### The input
____________________

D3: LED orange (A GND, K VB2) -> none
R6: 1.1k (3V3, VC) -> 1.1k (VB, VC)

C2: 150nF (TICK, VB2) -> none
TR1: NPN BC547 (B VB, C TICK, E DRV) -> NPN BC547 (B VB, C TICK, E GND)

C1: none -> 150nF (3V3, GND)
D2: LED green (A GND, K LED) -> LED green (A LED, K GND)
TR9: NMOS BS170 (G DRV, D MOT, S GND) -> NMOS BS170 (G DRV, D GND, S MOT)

____________________

### Task goal
Reproduce the lines above. Leave each one as it is.

### Completed task
D3: LED orange (A GND, K VB2) -> none
R6: 1.1k (3V3, VC) -> 1.1k (VB, VC)

C2: 150nF (TICK, VB2) -> none
TR1: NPN BC547 (B VB, C TICK, E DRV) -> NPN BC547 (B VB, C TICK, E GND)

C1: none -> 150nF (3V3, GND)
D2: LED green (A GND, K LED) -> LED green (A LED, K GND)
TR9: NMOS BS170 (G DRV, D MOT, S GND) -> NMOS BS170 (G DRV, D GND, S MOT)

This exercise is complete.